» WHAT NEEDS TO BE DONE
An exact transcription of every record is needed, leaving out the pictures.

(Beginning of RECORDS TO PROCESS)

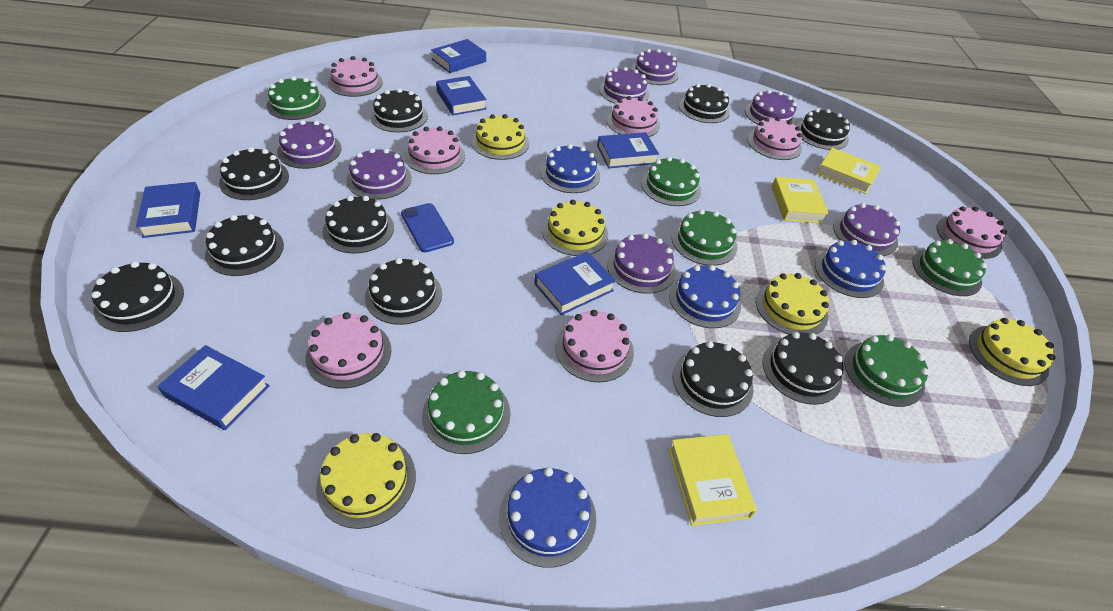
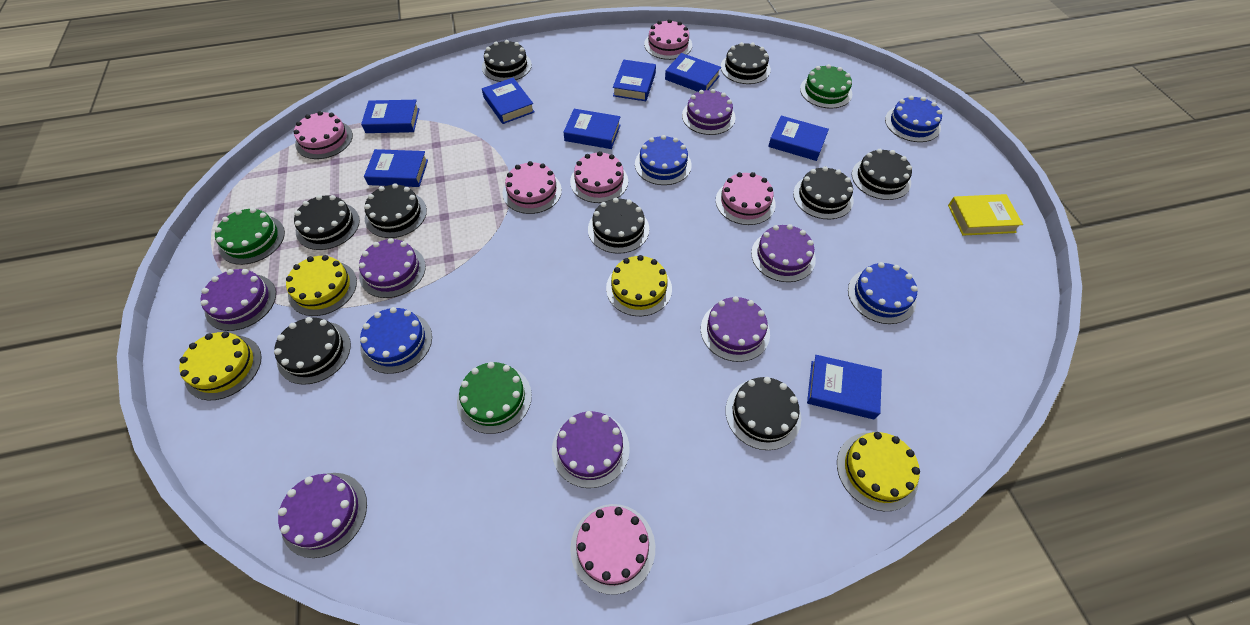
black cake: [91,261,184,332] [205,214,284,276] [219,147,289,200] [323,196,394,254] [365,258,442,325] [370,88,428,132] [673,341,753,417] [679,84,730,123] [763,332,844,405] [796,108,850,150] = 10 -> [274,317,351,385] [294,195,360,250] [364,183,427,238] [482,40,532,82] [588,198,649,254] [721,42,771,84] [726,377,801,450] [793,166,854,219] [852,149,912,200] = 9
blue book: [136,182,200,238] [157,345,270,430] [431,39,486,73] [436,76,487,115] [534,252,616,315] [597,132,659,168] = 6 -> [361,100,420,133] [364,149,428,187] [482,78,535,124] [564,109,621,149] [613,59,656,101] [665,53,721,92] [768,116,829,161] [807,355,882,419] = 8
blue phone: [401,203,454,252] = 1 -> none = 0
green cake: [267,76,326,120] [422,370,510,454] [641,157,701,206] [672,209,737,266] [844,335,929,407] [912,239,987,296] = 6 -> [215,208,285,265] [457,362,532,434] [800,64,852,109] = 3
pink cake: [305,312,391,389] [328,56,383,97] [404,126,465,174] [556,310,634,382] [607,96,660,137] [747,117,802,160] [936,206,1007,259] = 7 -> [294,111,353,159] [503,161,562,214] [570,151,628,203] [570,504,655,595] [644,19,692,60] [716,172,776,225] = 6
yellow book: [668,434,757,526] [772,177,829,223] [817,148,881,194] = 3 -> [948,194,1023,236] = 1
yellow cake: [316,433,416,529] [472,114,529,160] [542,200,608,256] [756,273,829,335] [969,318,1056,386] = 5 -> [179,332,262,401] [286,255,357,316] [606,255,672,316] [837,432,920,511] = 4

(End of RECORDS TO PROCESS)

» YOUR RESPONSE
black cake: [91,261,184,332] [205,214,284,276] [219,147,289,200] [323,196,394,254] [365,258,442,325] [370,88,428,132] [673,341,753,417] [679,84,730,123] [763,332,844,405] [796,108,850,150] = 10 -> [274,317,351,385] [294,195,360,250] [364,183,427,238] [482,40,532,82] [588,198,649,254] [721,42,771,84] [726,377,801,450] [793,166,854,219] [852,149,912,200] = 9
blue book: [136,182,200,238] [157,345,270,430] [431,39,486,73] [436,76,487,115] [534,252,616,315] [597,132,659,168] = 6 -> [361,100,420,133] [364,149,428,187] [482,78,535,124] [564,109,621,149] [613,59,656,101] [665,53,721,92] [768,116,829,161] [807,355,882,419] = 8
blue phone: [401,203,454,252] = 1 -> none = 0
green cake: [267,76,326,120] [422,370,510,454] [641,157,701,206] [672,209,737,266] [844,335,929,407] [912,239,987,296] = 6 -> [215,208,285,265] [457,362,532,434] [800,64,852,109] = 3
pink cake: [305,312,391,389] [328,56,383,97] [404,126,465,174] [556,310,634,382] [607,96,660,137] [747,117,802,160] [936,206,1007,259] = 7 -> [294,111,353,159] [503,161,562,214] [570,151,628,203] [570,504,655,595] [644,19,692,60] [716,172,776,225] = 6
yellow book: [668,434,757,526] [772,177,829,223] [817,148,881,194] = 3 -> [948,194,1023,236] = 1
yellow cake: [316,433,416,529] [472,114,529,160] [542,200,608,256] [756,273,829,335] [969,318,1056,386] = 5 -> [179,332,262,401] [286,255,357,316] [606,255,672,316] [837,432,920,511] = 4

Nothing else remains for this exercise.